Nothing but the lines below between the line holding "camera: 30 degrees right, 25 degrees up" and the line holding "delete | garnek", inclusive, should appear in the answer, each set down exactly.
++++ ENTRIES SHOWN ++++
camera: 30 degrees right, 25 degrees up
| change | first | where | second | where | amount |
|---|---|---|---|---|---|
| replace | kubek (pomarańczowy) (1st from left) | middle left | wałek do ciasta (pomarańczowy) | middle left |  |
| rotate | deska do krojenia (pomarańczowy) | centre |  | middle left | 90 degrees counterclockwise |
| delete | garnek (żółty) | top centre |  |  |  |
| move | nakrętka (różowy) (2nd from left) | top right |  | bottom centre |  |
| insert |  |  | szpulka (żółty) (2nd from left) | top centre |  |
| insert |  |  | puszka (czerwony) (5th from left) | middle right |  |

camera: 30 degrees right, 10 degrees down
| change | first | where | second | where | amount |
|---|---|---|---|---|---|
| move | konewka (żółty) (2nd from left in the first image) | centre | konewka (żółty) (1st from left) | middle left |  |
++++
++++ ENTRIES SHOWN ++++
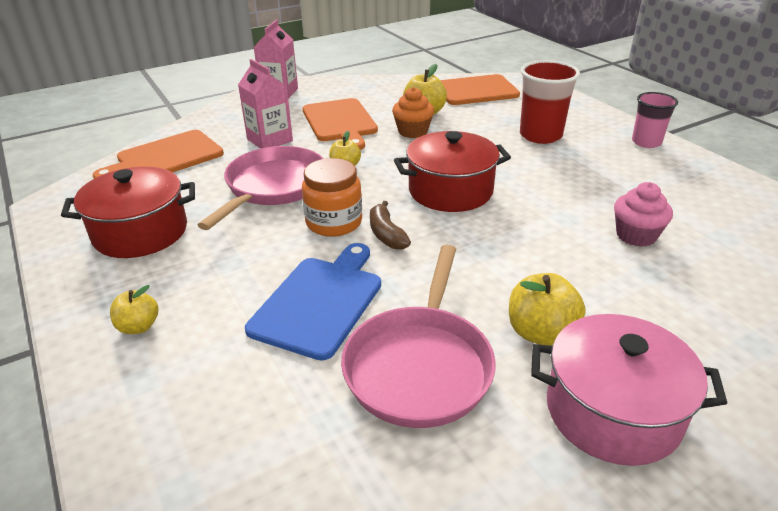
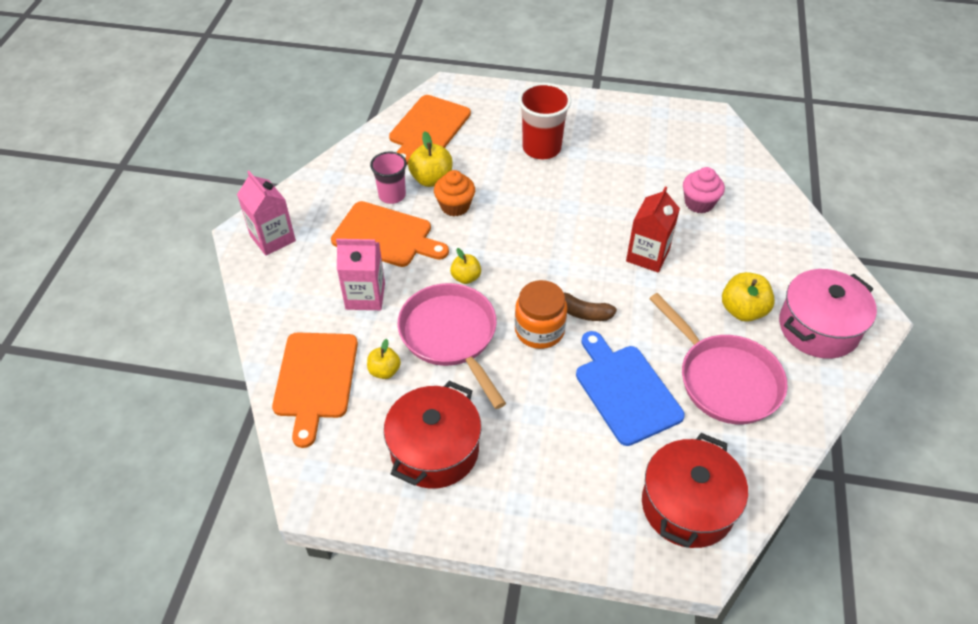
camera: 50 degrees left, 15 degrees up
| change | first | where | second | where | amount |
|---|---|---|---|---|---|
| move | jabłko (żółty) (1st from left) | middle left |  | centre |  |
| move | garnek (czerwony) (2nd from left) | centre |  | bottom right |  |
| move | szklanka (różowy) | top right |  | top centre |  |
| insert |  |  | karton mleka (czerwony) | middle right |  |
++++
++++ ENTRIES SHOWN ++++
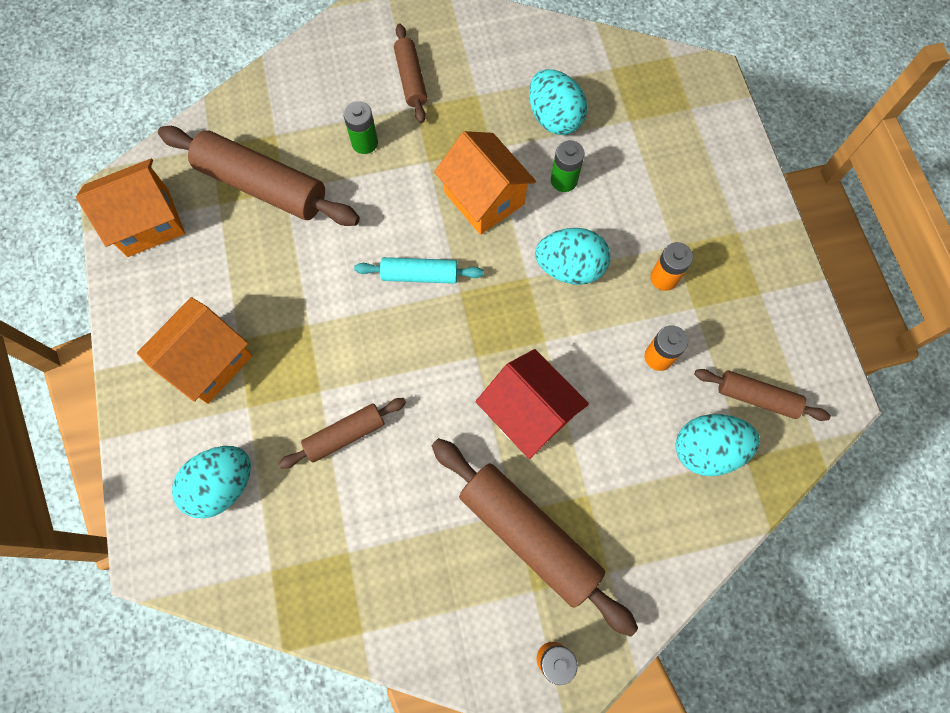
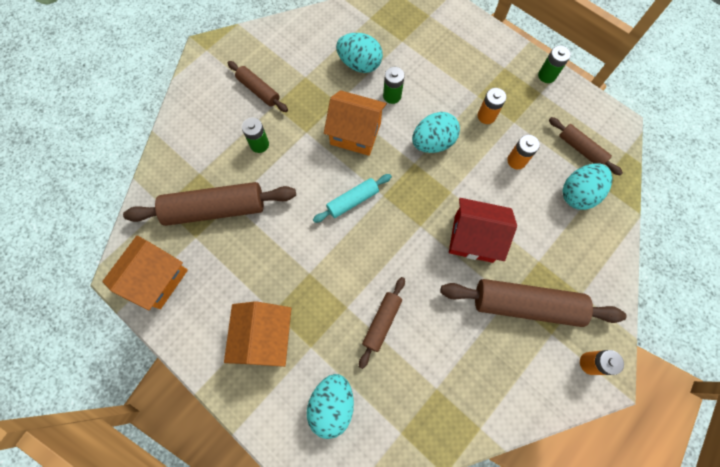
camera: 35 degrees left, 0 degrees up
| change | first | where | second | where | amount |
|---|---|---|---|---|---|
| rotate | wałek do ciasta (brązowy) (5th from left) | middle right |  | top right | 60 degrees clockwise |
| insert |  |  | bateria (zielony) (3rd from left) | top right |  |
++++
**RESULT OF THE EXERCISE:**
camera: 30 degrees right, 25 degrees up
| change | first | where | second | where | amount |
|---|---|---|---|---|---|
| replace | kubek (pomarańczowy) (1st from left) | middle left | wałek do ciasta (pomarańczowy) | middle left |  |
| rotate | deska do krojenia (pomarańczowy) | centre |  | middle left | 90 degrees counterclockwise |
| delete | garnek (żółty) | top centre |  |  |  |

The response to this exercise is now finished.